▶ Your goal:
In the records below, find the line with "black cutting board: 4 -> 1" and repeat exactly every line from it through the line with "white glue stick: 3 -> 2". Pictures stay out.
Top of Material to process
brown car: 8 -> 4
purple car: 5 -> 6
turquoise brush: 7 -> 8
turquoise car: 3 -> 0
Bottom of Material to process
Top of Material to process
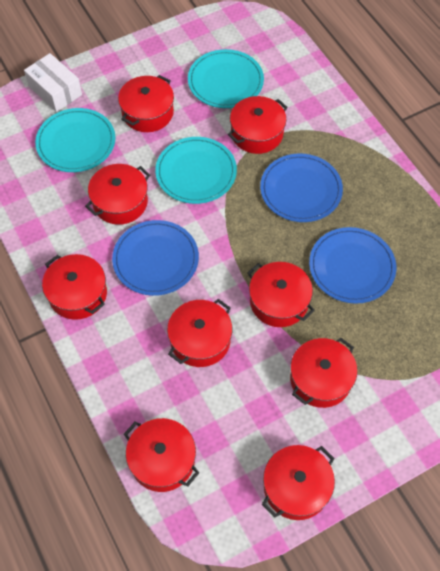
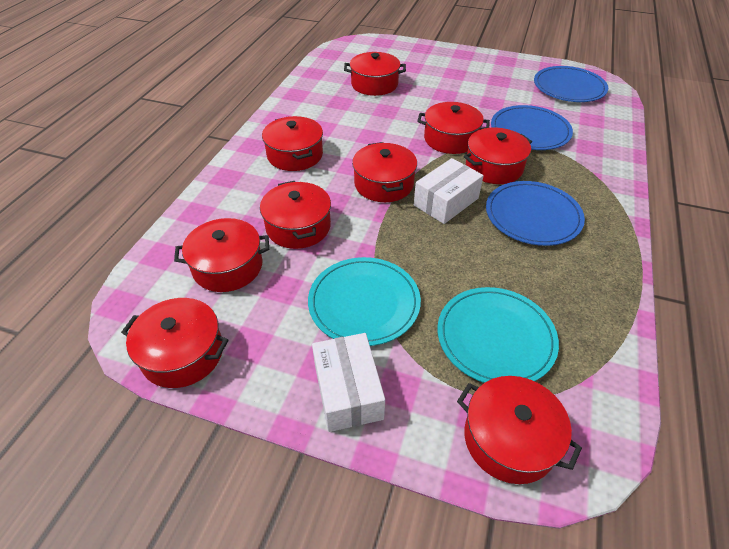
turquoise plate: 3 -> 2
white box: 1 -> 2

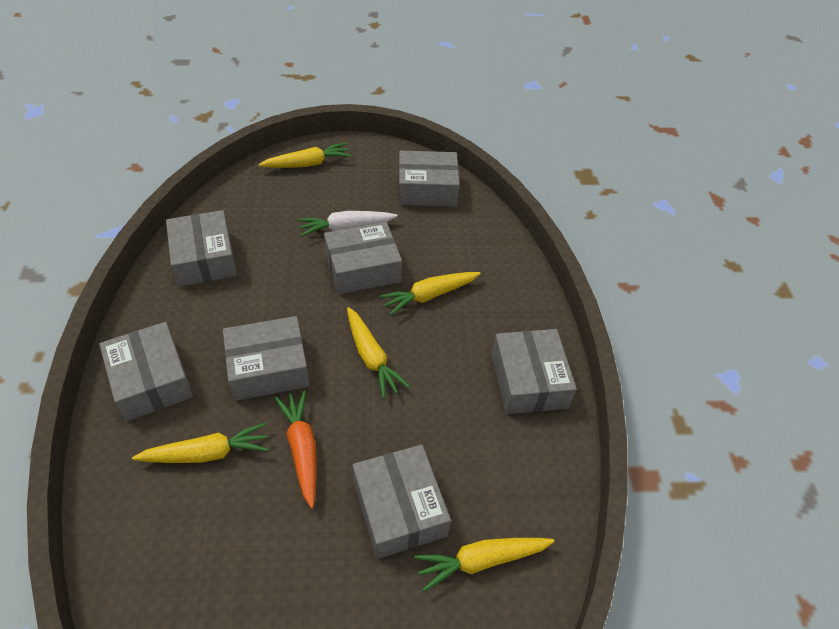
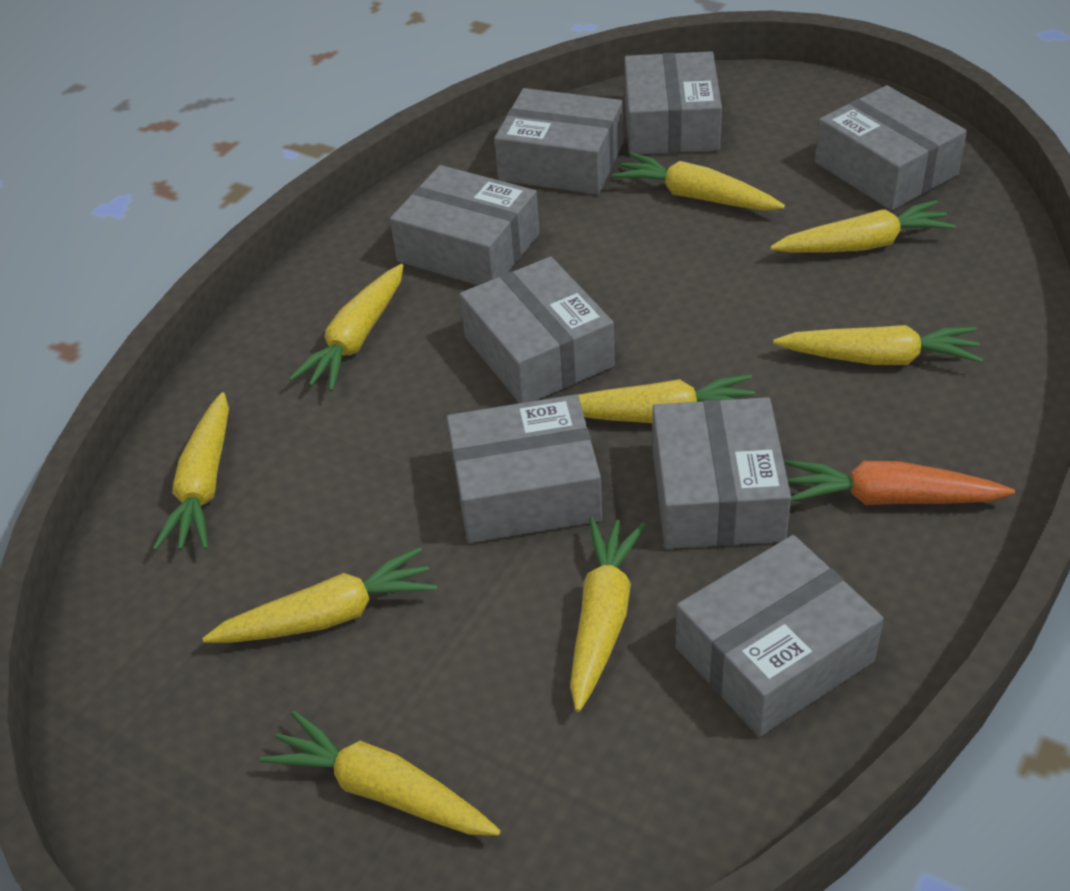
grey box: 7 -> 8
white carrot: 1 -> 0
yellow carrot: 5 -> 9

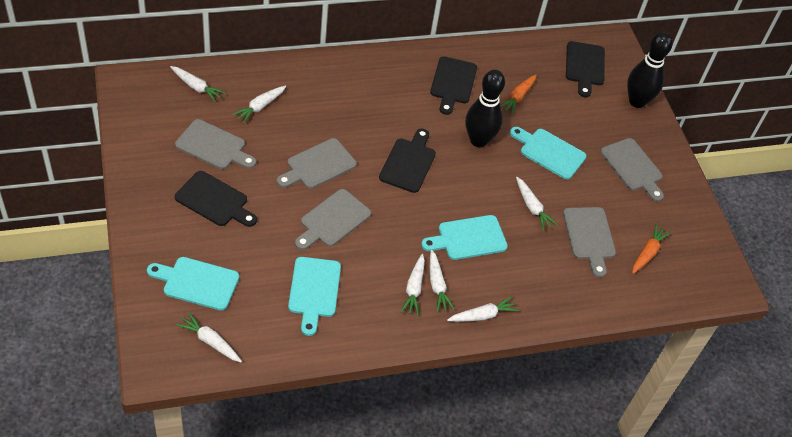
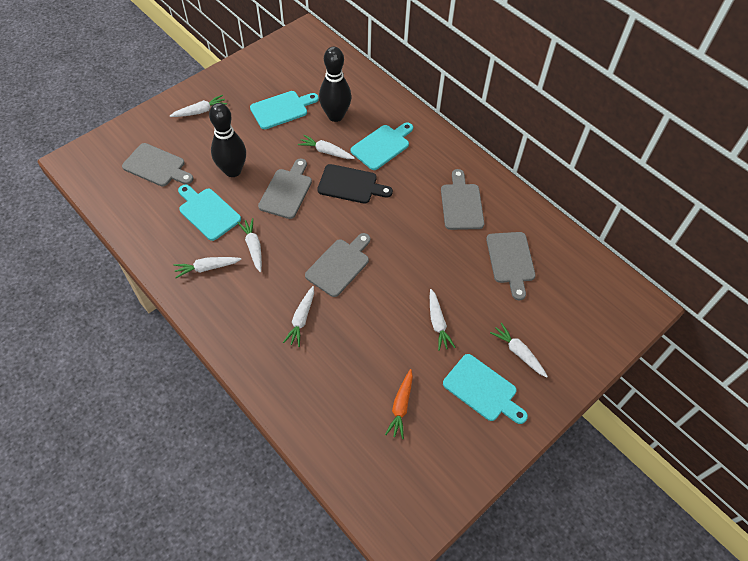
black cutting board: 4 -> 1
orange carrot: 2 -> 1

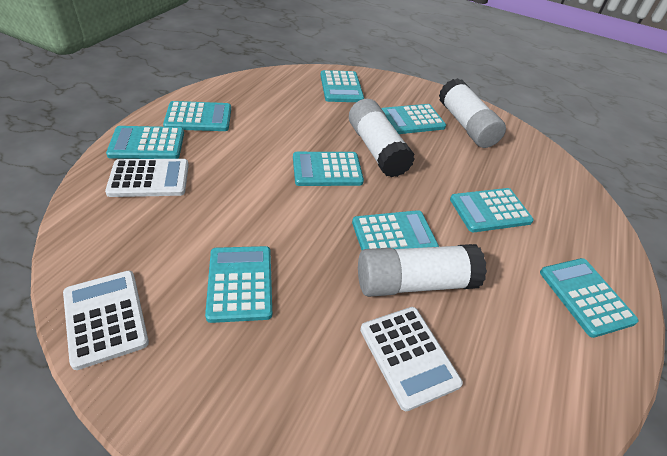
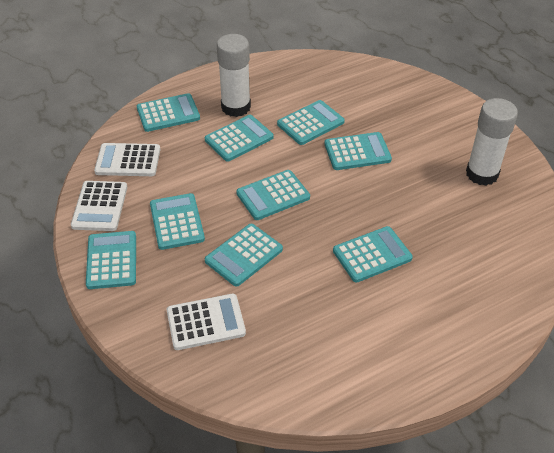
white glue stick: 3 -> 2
Bottom of Material to process
Top of Material to process
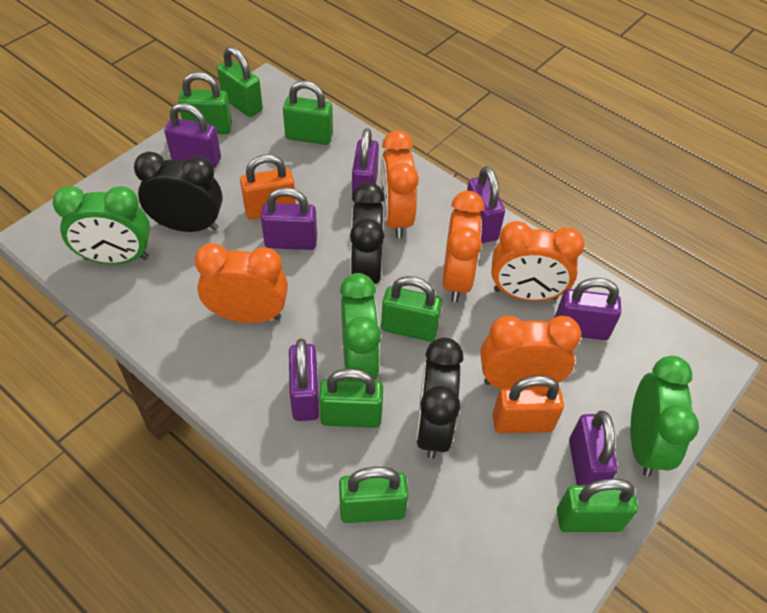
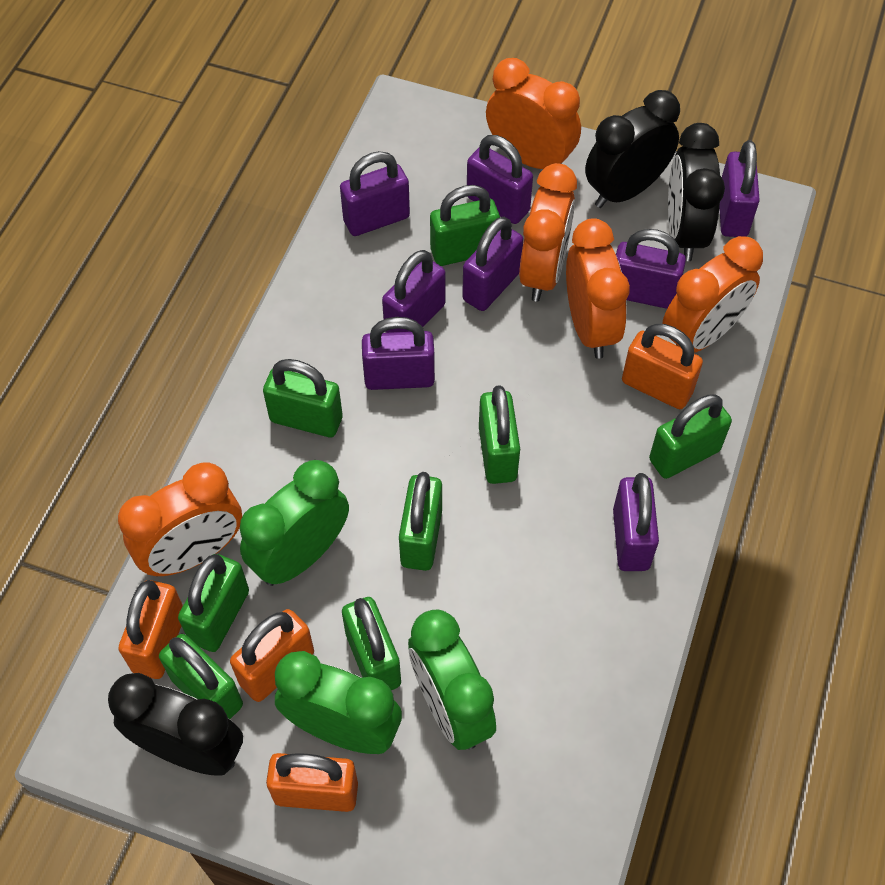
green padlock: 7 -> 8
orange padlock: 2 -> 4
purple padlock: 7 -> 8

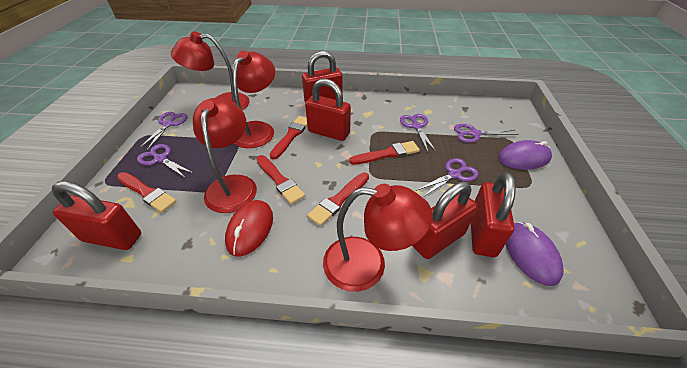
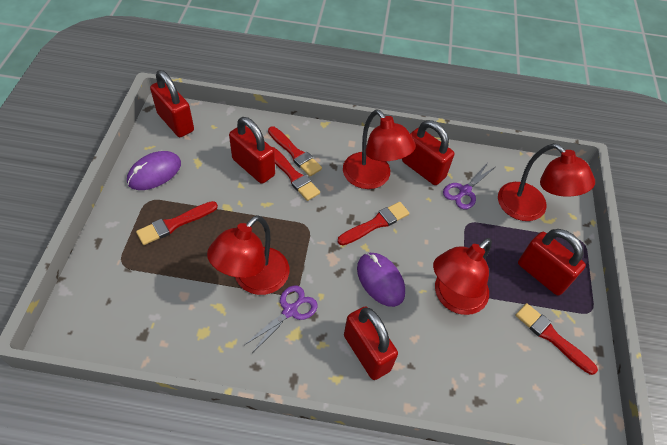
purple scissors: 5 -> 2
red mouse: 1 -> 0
Bottom of Material to process
▶ Reply to the task:
black cutting board: 4 -> 1
orange carrot: 2 -> 1

white glue stick: 3 -> 2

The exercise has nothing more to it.